#### What you will do:
An exact transcript of every entry is required, without any of the pictures.

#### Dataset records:
★ ★ ★ ★ ★ ★ ★
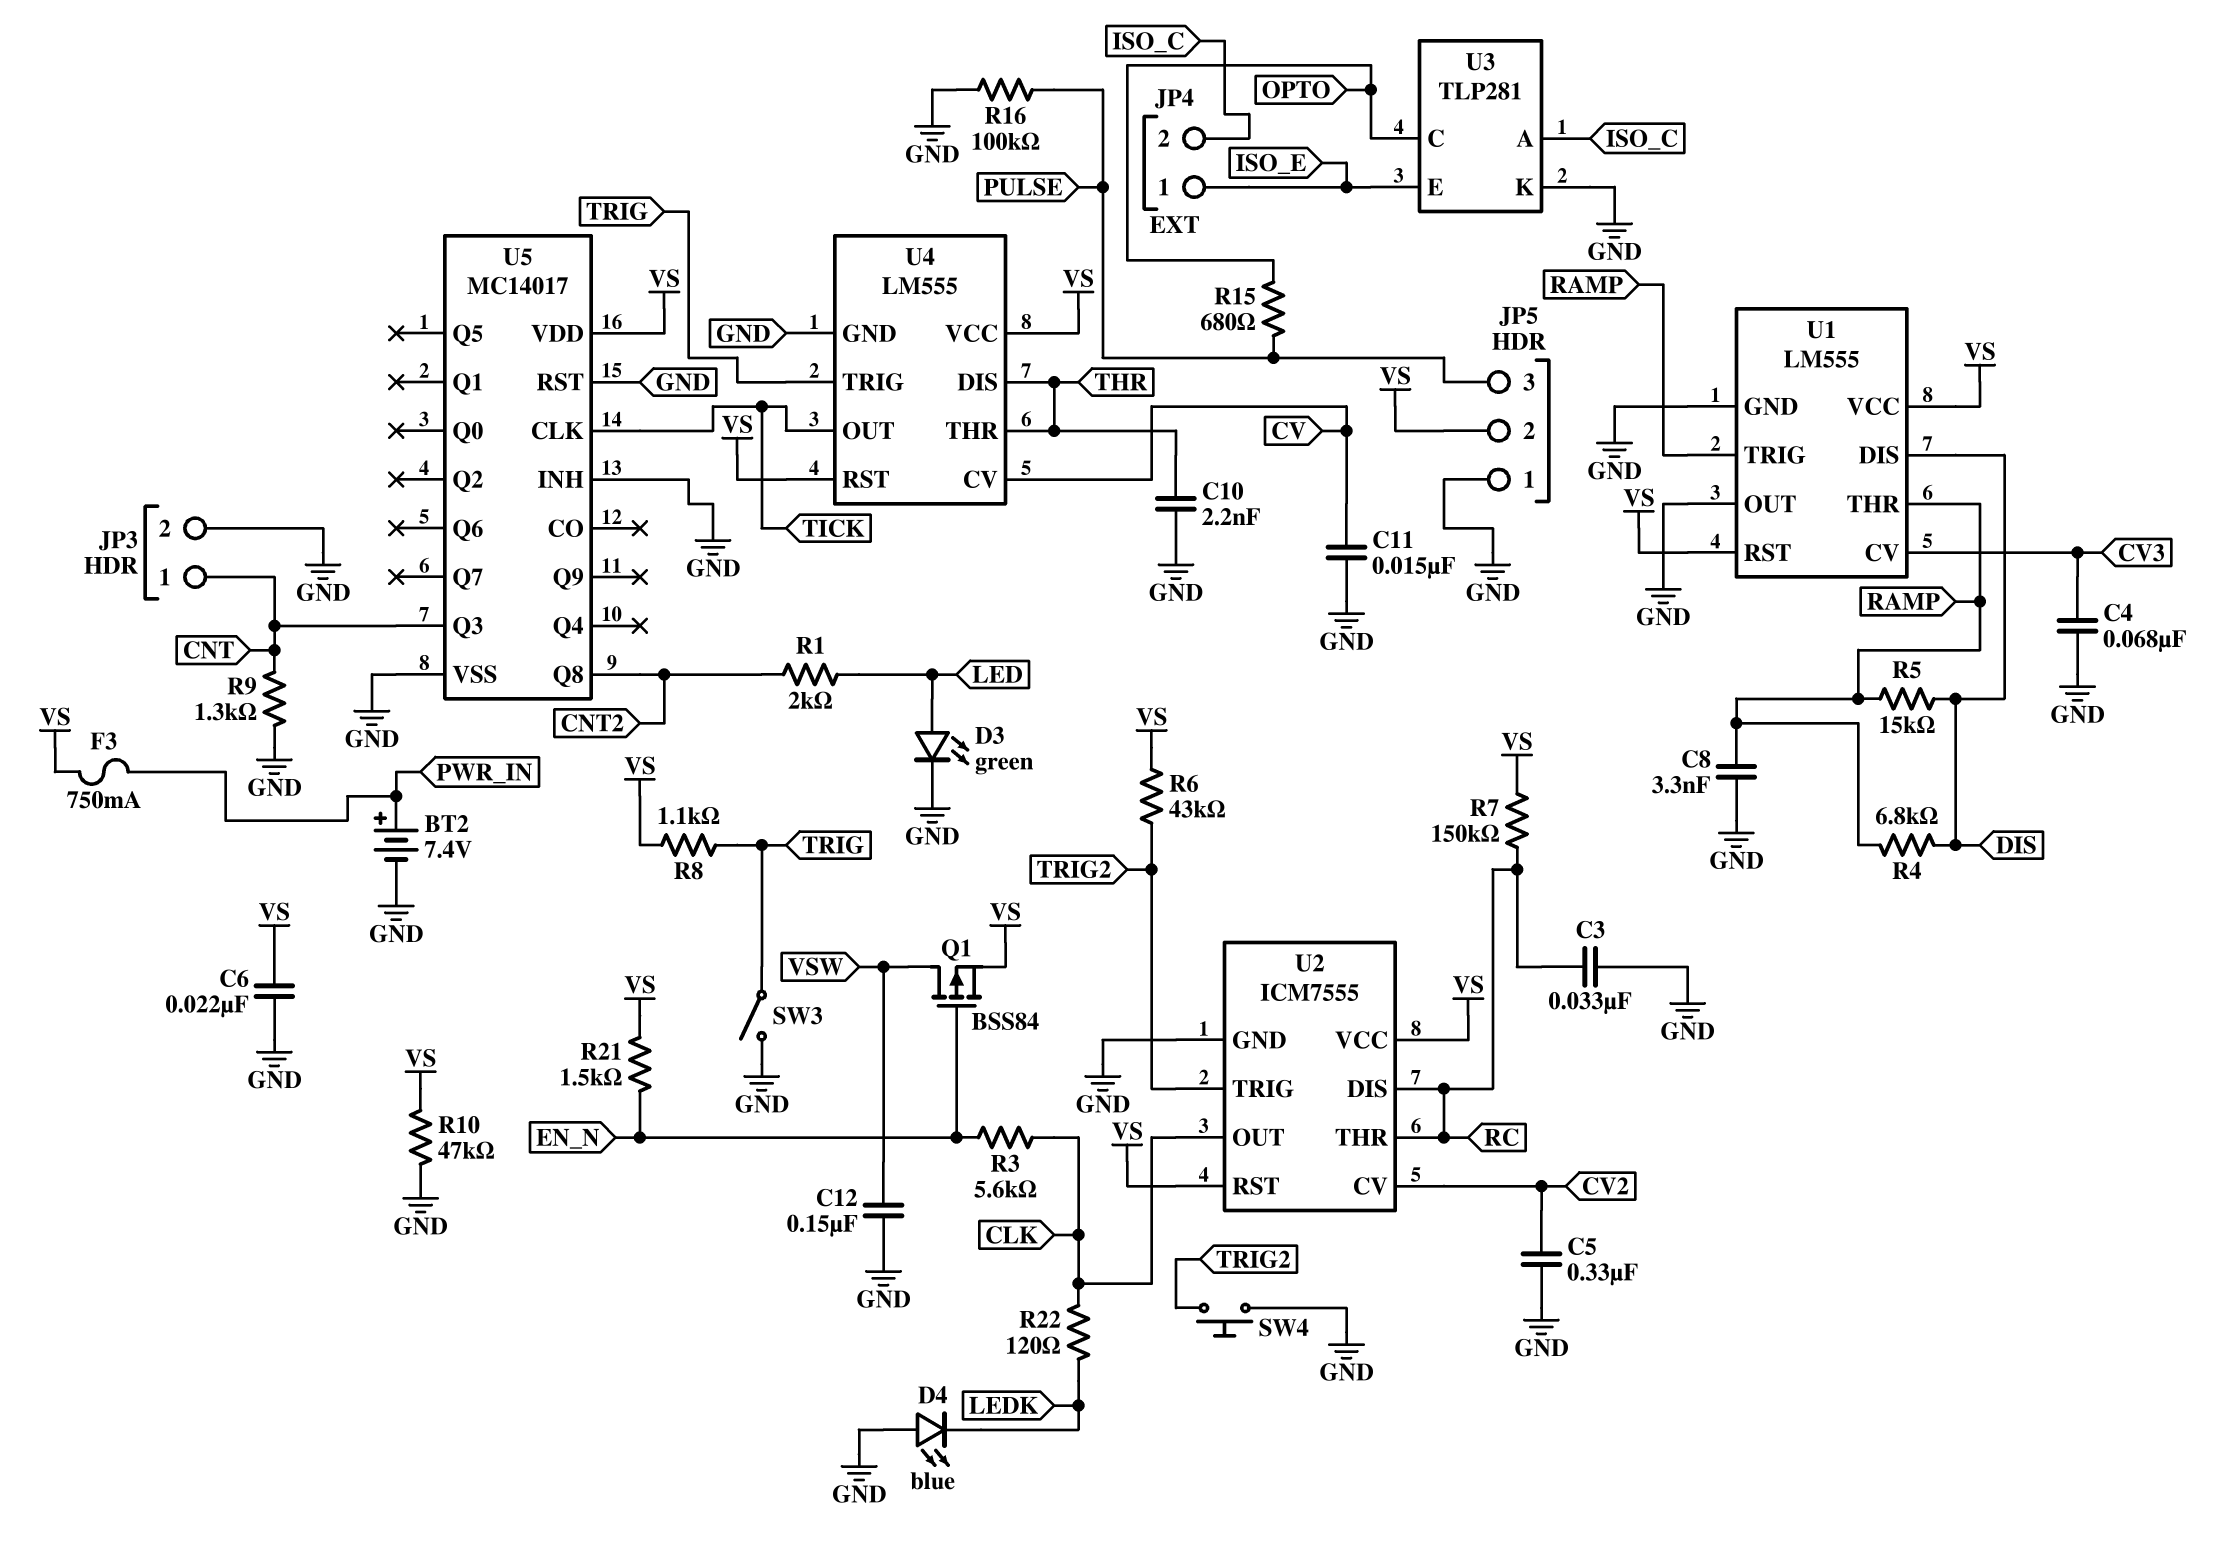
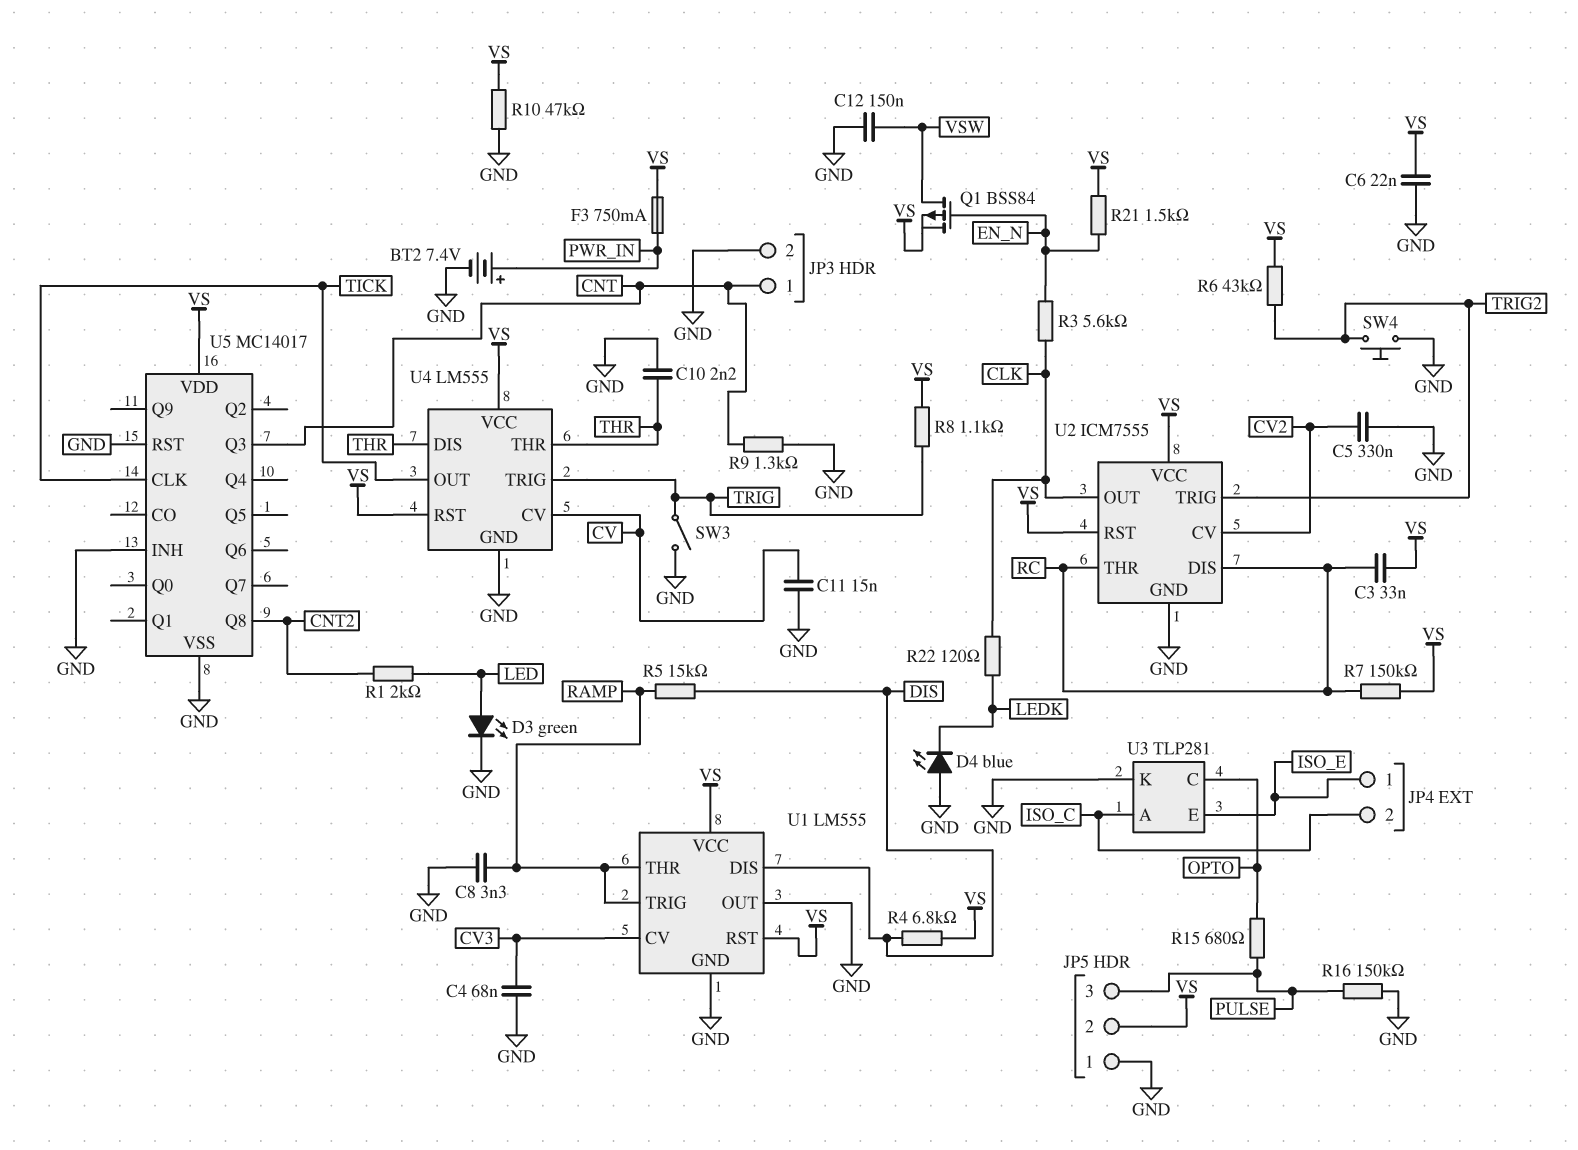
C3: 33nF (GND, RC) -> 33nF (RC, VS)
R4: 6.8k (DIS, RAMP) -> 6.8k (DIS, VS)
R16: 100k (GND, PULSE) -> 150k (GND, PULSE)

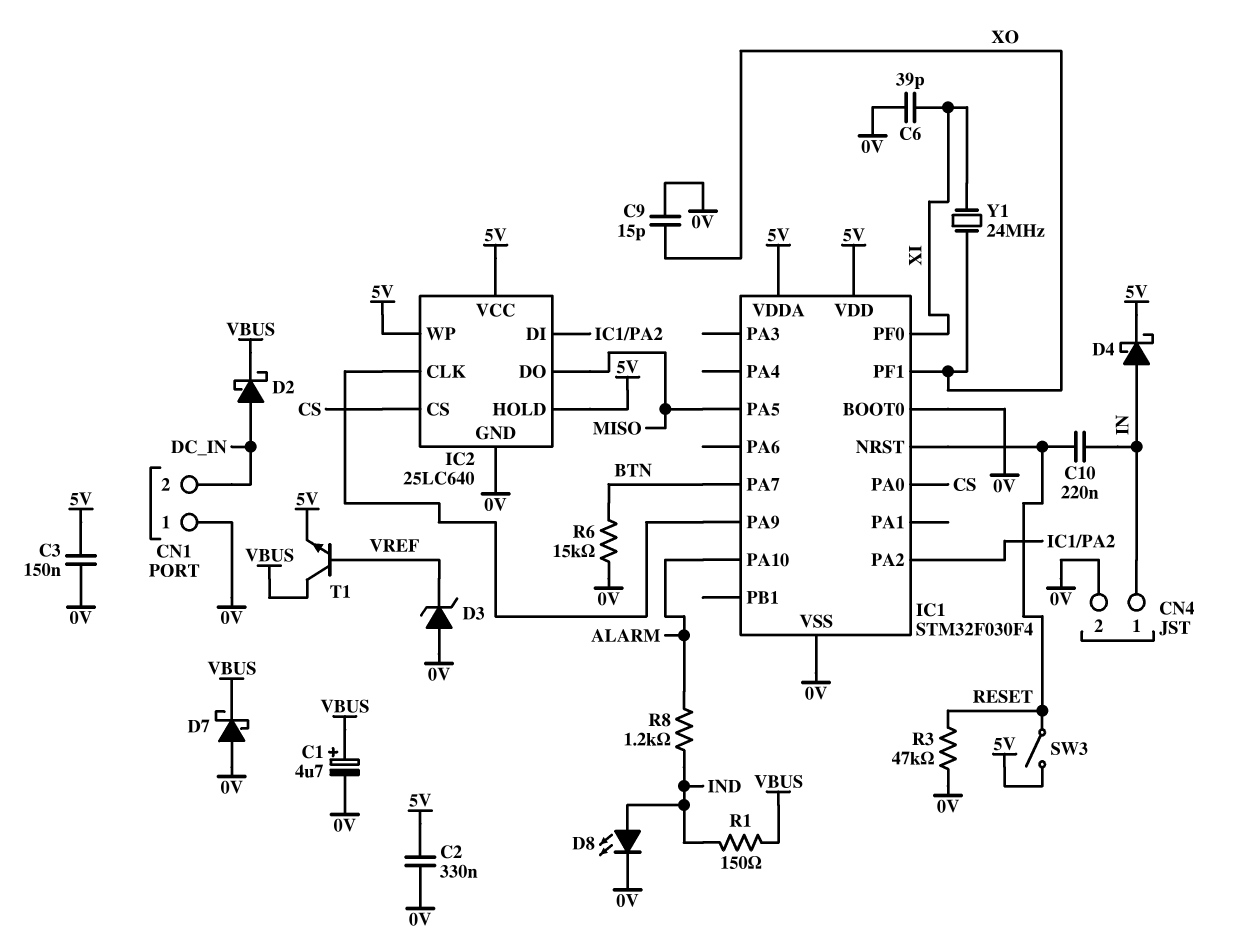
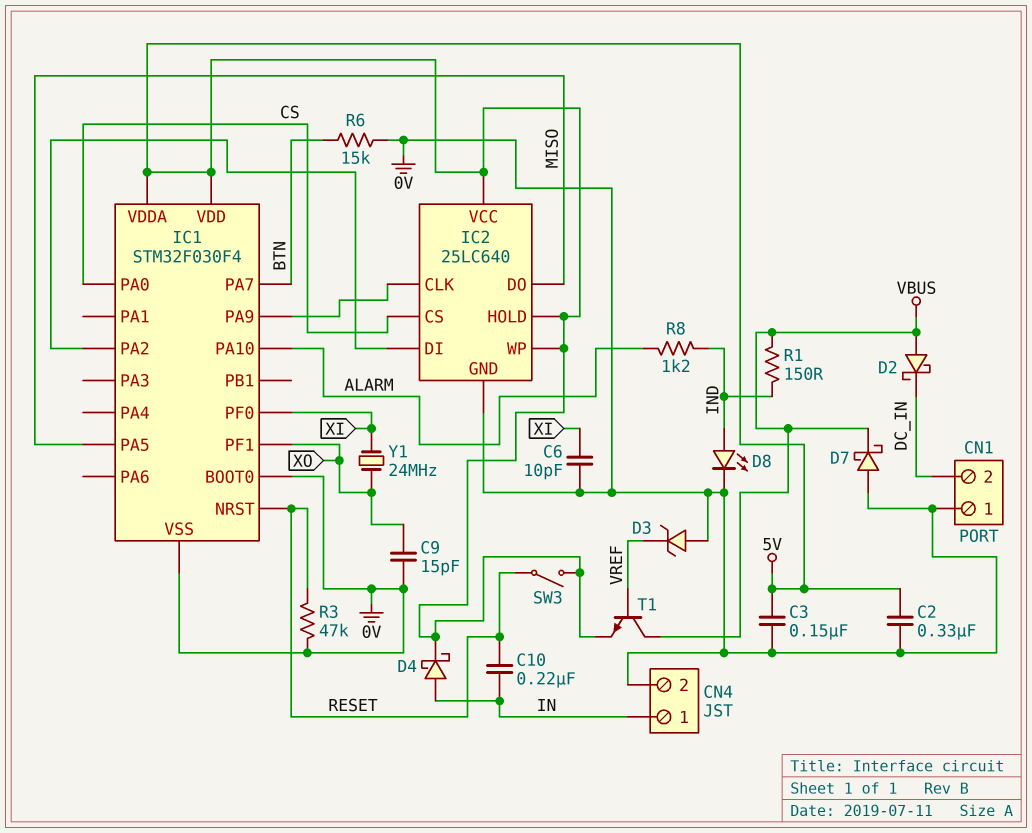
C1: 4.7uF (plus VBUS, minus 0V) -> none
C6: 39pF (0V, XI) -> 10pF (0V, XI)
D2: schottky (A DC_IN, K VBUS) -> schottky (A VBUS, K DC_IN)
★ ★ ★ ★ ★ ★ ★
#### Written answer:
C3: 33nF (GND, RC) -> 33nF (RC, VS)
R4: 6.8k (DIS, RAMP) -> 6.8k (DIS, VS)
R16: 100k (GND, PULSE) -> 150k (GND, PULSE)

C1: 4.7uF (plus VBUS, minus 0V) -> none
C6: 39pF (0V, XI) -> 10pF (0V, XI)
D2: schottky (A DC_IN, K VBUS) -> schottky (A VBUS, K DC_IN)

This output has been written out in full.